─── Records for the exercise
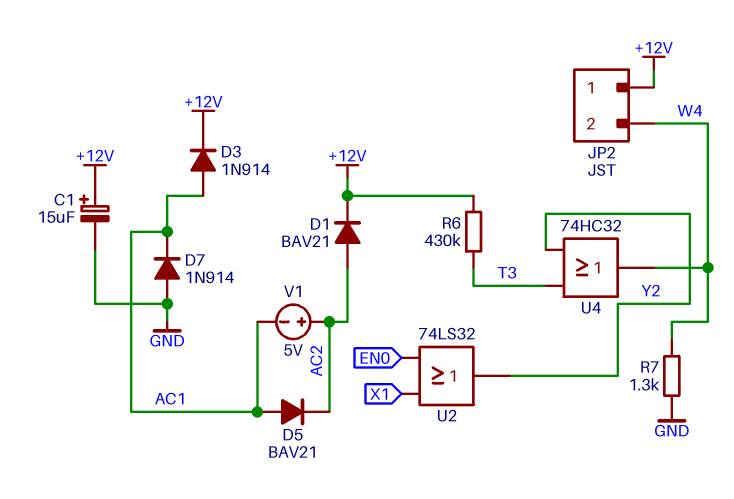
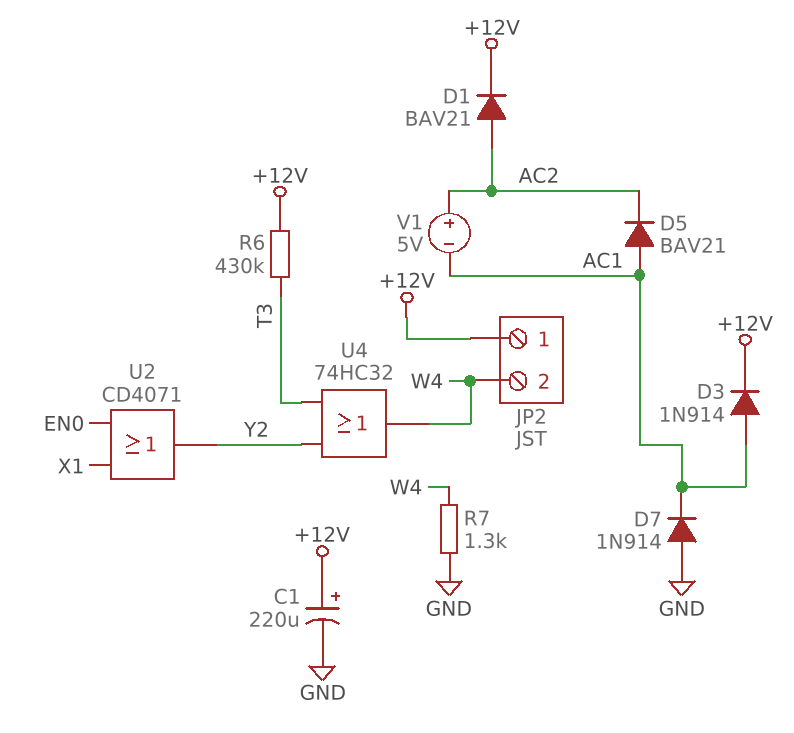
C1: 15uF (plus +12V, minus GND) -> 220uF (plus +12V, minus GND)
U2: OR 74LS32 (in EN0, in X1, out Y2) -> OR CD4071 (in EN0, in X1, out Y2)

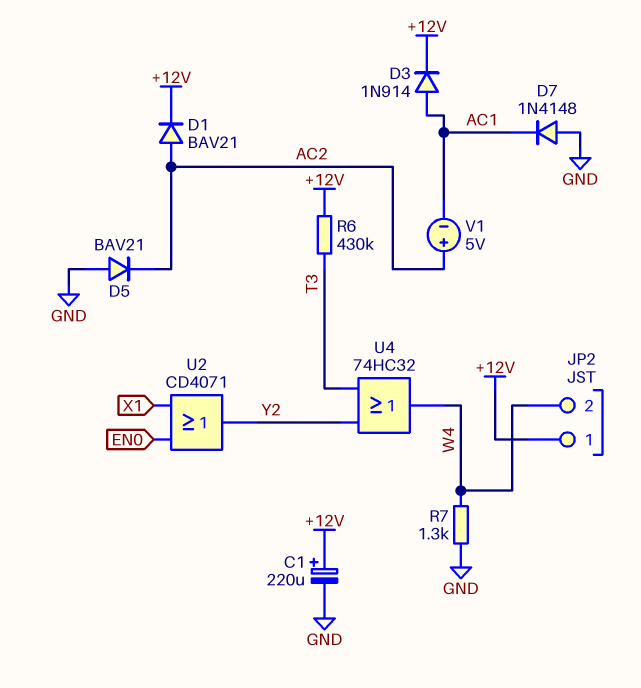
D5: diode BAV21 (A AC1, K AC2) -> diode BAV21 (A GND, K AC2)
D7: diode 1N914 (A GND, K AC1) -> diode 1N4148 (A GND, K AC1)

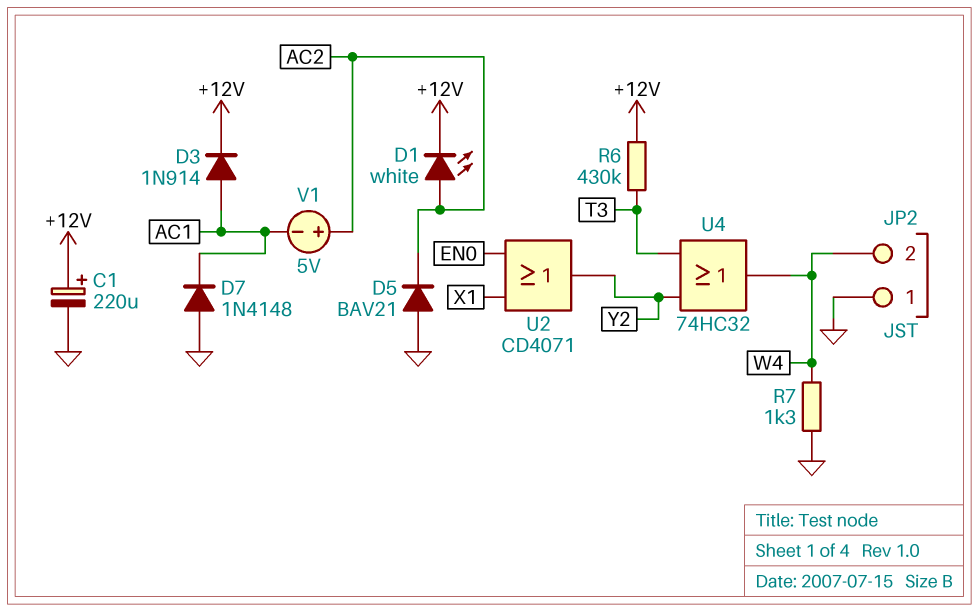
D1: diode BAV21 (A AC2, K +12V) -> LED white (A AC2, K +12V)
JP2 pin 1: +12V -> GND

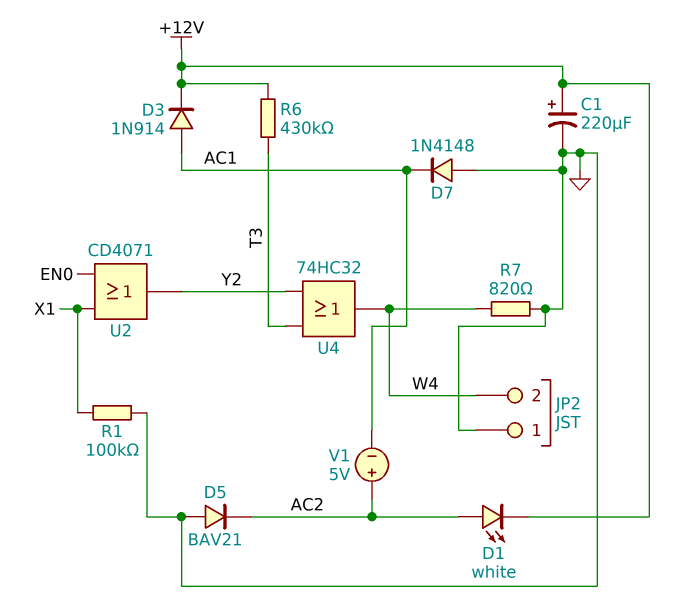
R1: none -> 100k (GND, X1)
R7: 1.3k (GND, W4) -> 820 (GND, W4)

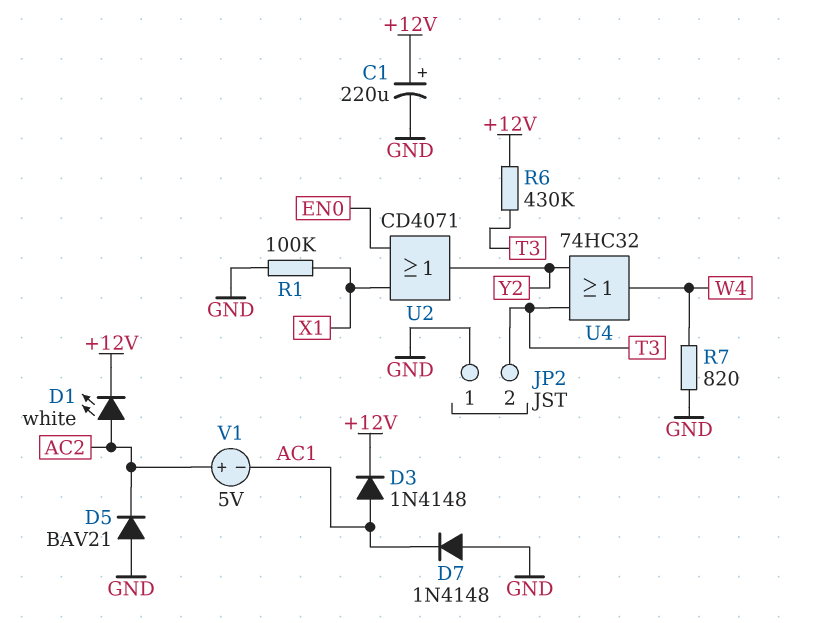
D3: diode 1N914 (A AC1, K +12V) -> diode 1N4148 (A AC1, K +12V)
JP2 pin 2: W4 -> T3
──────
▶ _Assigned task_: Each line from the one containing "R1: none -> 100k (GND, X1)" through the end of the records above is to be retyped exactly, with the pictures omitted and nothing added.

▶ _Solution to this task_:
R1: none -> 100k (GND, X1)
R7: 1.3k (GND, W4) -> 820 (GND, W4)

D3: diode 1N914 (A AC1, K +12V) -> diode 1N4148 (A AC1, K +12V)
JP2 pin 2: W4 -> T3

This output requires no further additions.